··· Source data
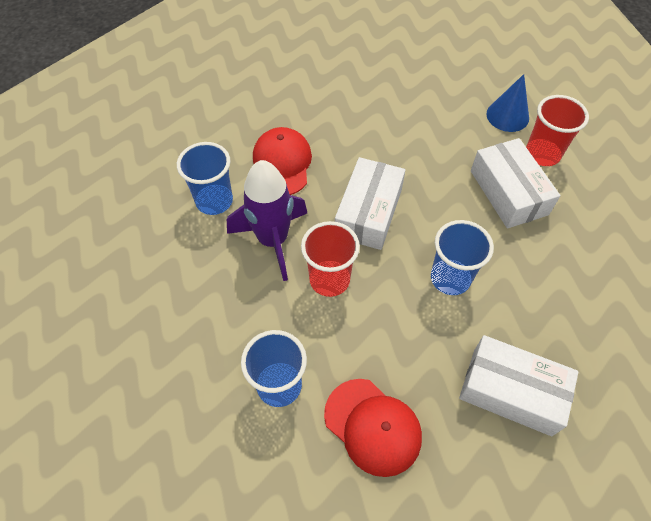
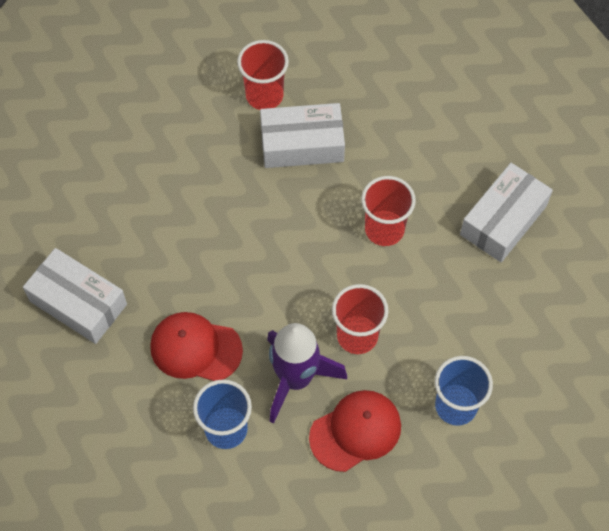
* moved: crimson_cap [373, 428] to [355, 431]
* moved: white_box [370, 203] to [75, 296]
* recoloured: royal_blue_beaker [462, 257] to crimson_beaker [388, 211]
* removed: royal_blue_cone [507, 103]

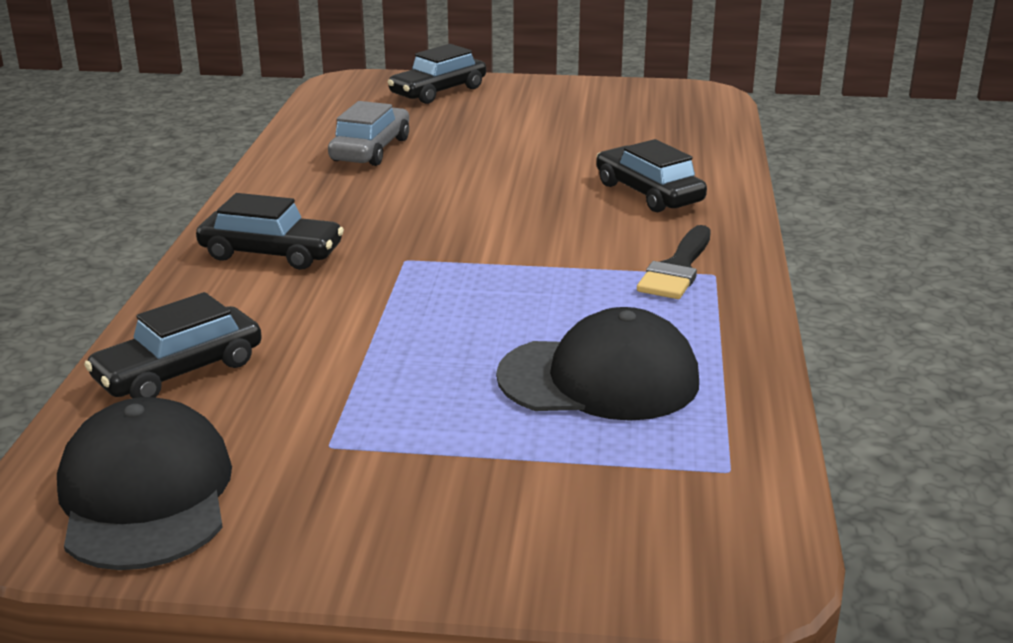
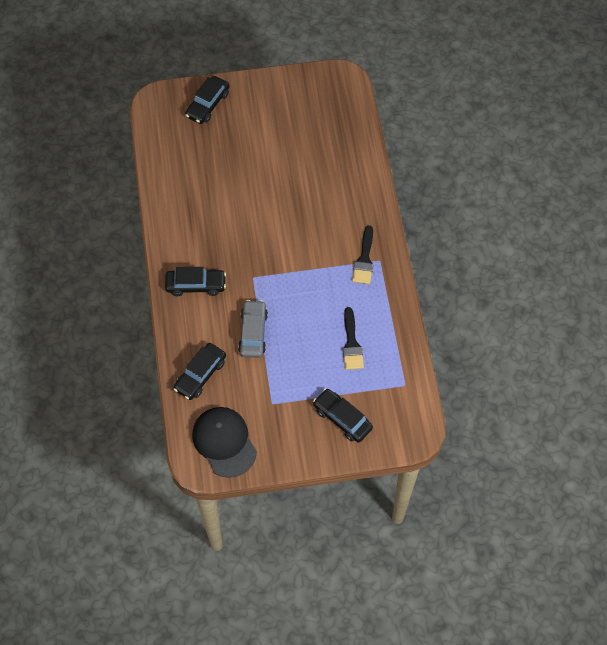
* moved: grey_automobile [368, 133] to [253, 329]
* replaced: jet-black_cap [597, 364] to jet-black_paint_brush [353, 338]
* moved: jet-black_automobile [651, 175] to [343, 415]

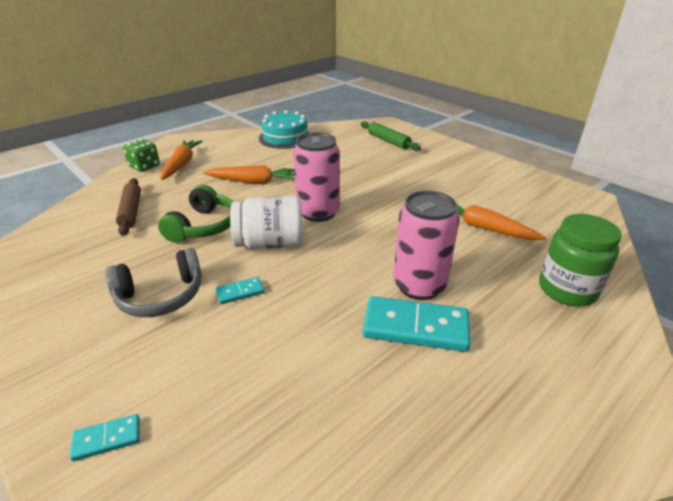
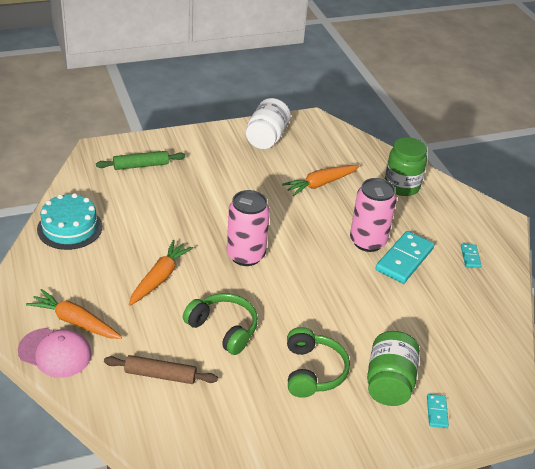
* recoloured: grey_headset [153, 282] to leaf-green_headset [318, 362]
* replaced: leaf-green_dice [141, 155] to rose-pink_cap [55, 353]
* moved: turquoise_domino_tile [240, 290] to [471, 256]
* moved: white_jar [266, 222] to [268, 123]
* added: leaf-green_jar [393, 368]

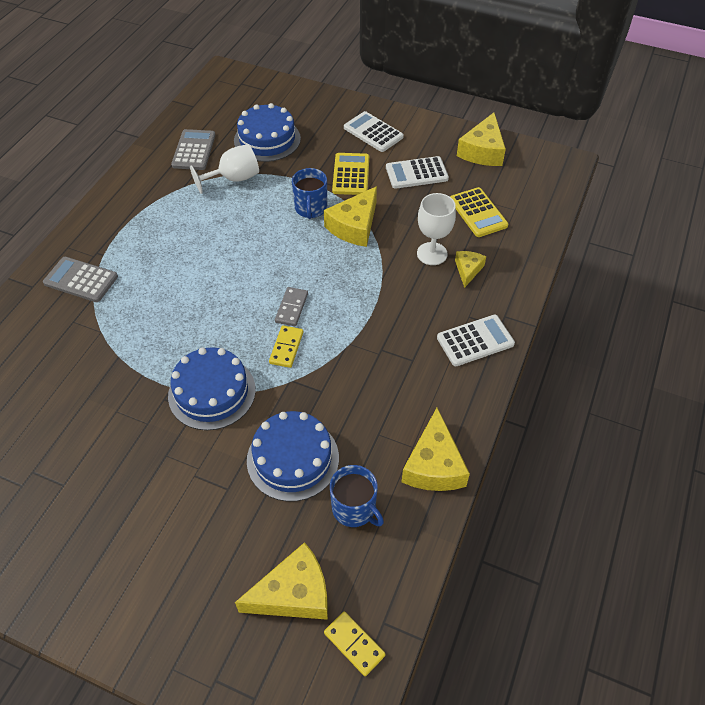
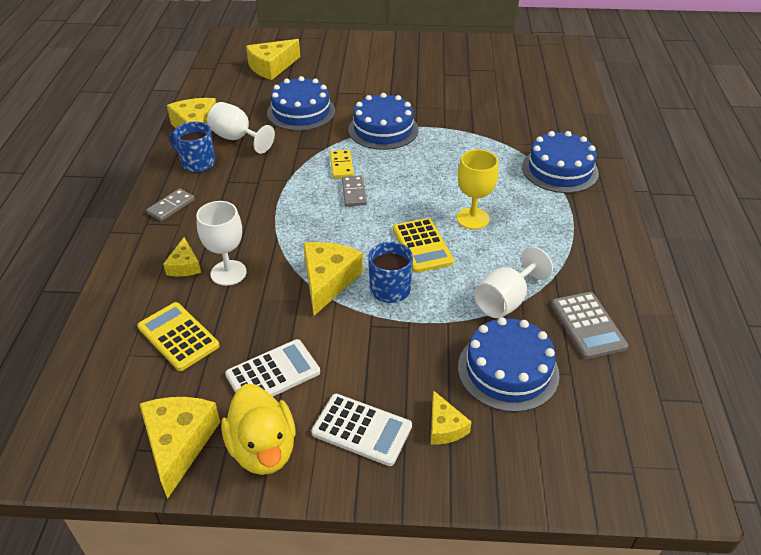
* replaced: grey_pocket_calculator [80, 279] to royal_blue_layer_cake [560, 162]
* removed: golden_domino_tile [355, 643]
* moved: royal_blue_tea_mug [357, 496] to [192, 146]
* moved: golden_pocket_calculator [350, 174] to [423, 245]
* replaced: white_pocket_calculator [476, 340] to grey_domino_tile [170, 204]
* added: white_goblet [241, 128]
* added: golden_duck [258, 429]
* added: golden_piece_of_cheese [451, 417]
* added: golden_goblet [478, 189]

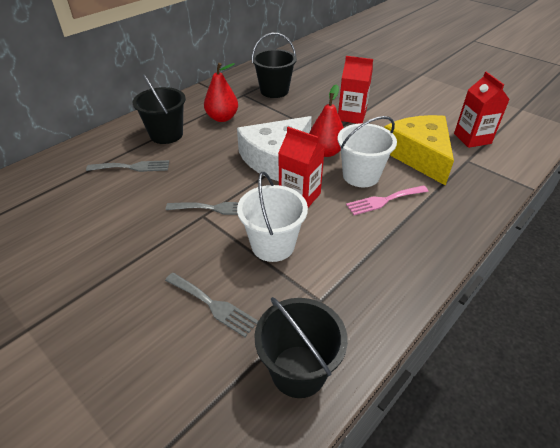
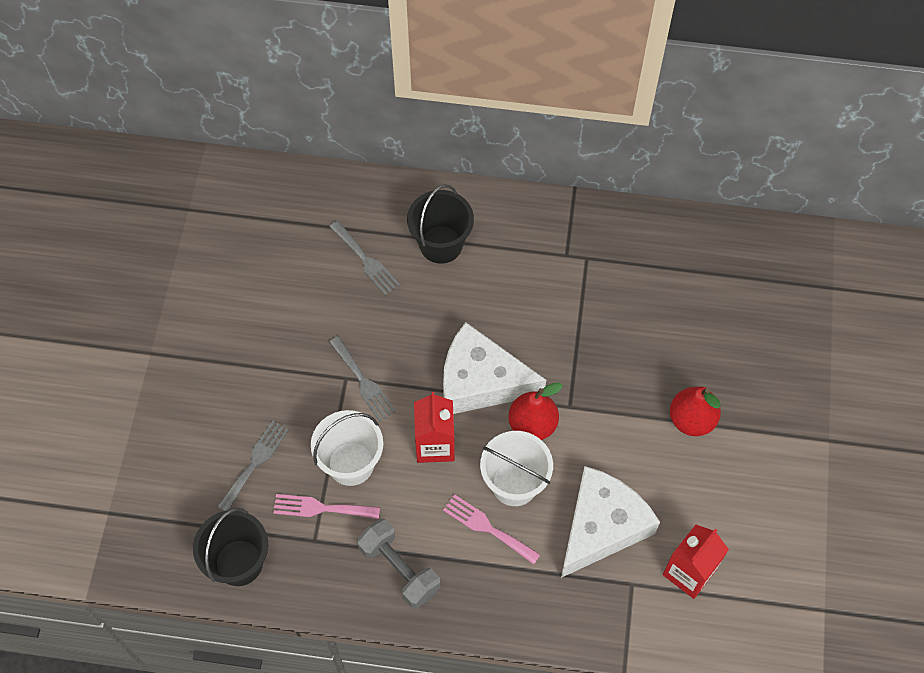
* turned: grey_table_fork [211, 305] = [253, 465] 150 degrees counterclockwise
* moved: crimson_pear_fruit [221, 92] to [695, 411]
* removed: jet-black_pail [274, 65]
* removed: crimson_juice_carton [355, 90]
* recoloured: golden_piece_of_cheese [419, 150] to white_piece_of_cheese [610, 522]
* added: rose-pink_table_fork [326, 506]
* added: grey_dumbbell [398, 564]

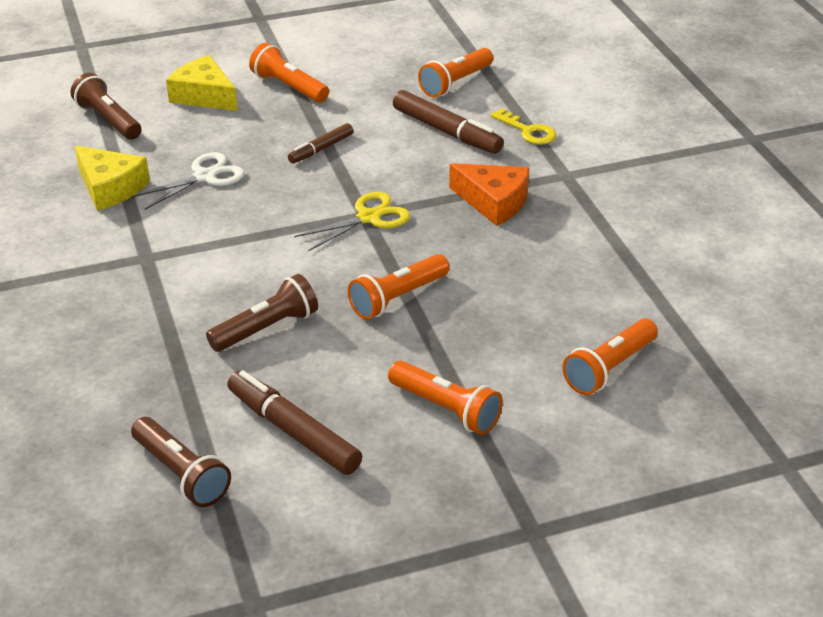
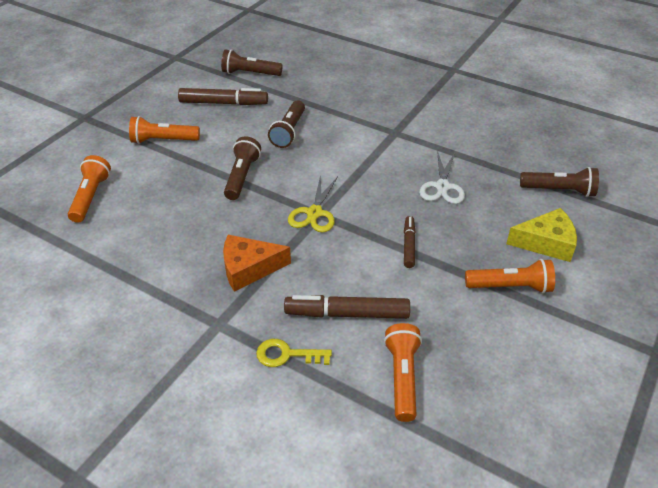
* removed: golden_piece_of_cheese [112, 178]
* recoloured: bright_orange_flashlight [399, 286] to dark_brown_flashlight [242, 168]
······
▶ _Aim of the task_:
Reproduce each line of the records above, exactly and without pictures.

▶ _Written response_:
* moved: crimson_cap [373, 428] to [355, 431]
* moved: white_box [370, 203] to [75, 296]
* recoloured: royal_blue_beaker [462, 257] to crimson_beaker [388, 211]
* removed: royal_blue_cone [507, 103]

* moved: grey_automobile [368, 133] to [253, 329]
* replaced: jet-black_cap [597, 364] to jet-black_paint_brush [353, 338]
* moved: jet-black_automobile [651, 175] to [343, 415]

* recoloured: grey_headset [153, 282] to leaf-green_headset [318, 362]
* replaced: leaf-green_dice [141, 155] to rose-pink_cap [55, 353]
* moved: turquoise_domino_tile [240, 290] to [471, 256]
* moved: white_jar [266, 222] to [268, 123]
* added: leaf-green_jar [393, 368]

* replaced: grey_pocket_calculator [80, 279] to royal_blue_layer_cake [560, 162]
* removed: golden_domino_tile [355, 643]
* moved: royal_blue_tea_mug [357, 496] to [192, 146]
* moved: golden_pocket_calculator [350, 174] to [423, 245]
* replaced: white_pocket_calculator [476, 340] to grey_domino_tile [170, 204]
* added: white_goblet [241, 128]
* added: golden_duck [258, 429]
* added: golden_piece_of_cheese [451, 417]
* added: golden_goblet [478, 189]

* turned: grey_table_fork [211, 305] = [253, 465] 150 degrees counterclockwise
* moved: crimson_pear_fruit [221, 92] to [695, 411]
* removed: jet-black_pail [274, 65]
* removed: crimson_juice_carton [355, 90]
* recoloured: golden_piece_of_cheese [419, 150] to white_piece_of_cheese [610, 522]
* added: rose-pink_table_fork [326, 506]
* added: grey_dumbbell [398, 564]

* removed: golden_piece_of_cheese [112, 178]
* recoloured: bright_orange_flashlight [399, 286] to dark_brown_flashlight [242, 168]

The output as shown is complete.